• **What you should do**
The records below need to be repeated exactly, with every picture left out.

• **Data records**
=== Begin Enclosure ===

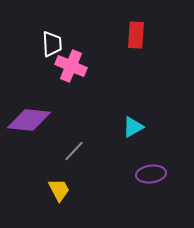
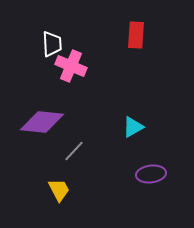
purple diamond: moved 13 px right, 2 px down
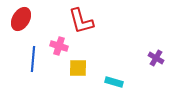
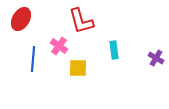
pink cross: rotated 18 degrees clockwise
cyan rectangle: moved 32 px up; rotated 66 degrees clockwise
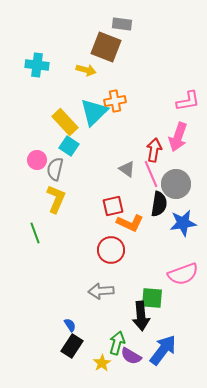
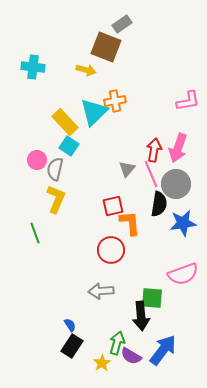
gray rectangle: rotated 42 degrees counterclockwise
cyan cross: moved 4 px left, 2 px down
pink arrow: moved 11 px down
gray triangle: rotated 36 degrees clockwise
orange L-shape: rotated 120 degrees counterclockwise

=== End Enclosure ===

• **Result for this task**
purple diamond: moved 13 px right, 2 px down
pink cross: rotated 18 degrees clockwise
cyan rectangle: moved 32 px up; rotated 66 degrees clockwise
gray rectangle: rotated 42 degrees counterclockwise
cyan cross: moved 4 px left, 2 px down
pink arrow: moved 11 px down
gray triangle: rotated 36 degrees clockwise
orange L-shape: rotated 120 degrees counterclockwise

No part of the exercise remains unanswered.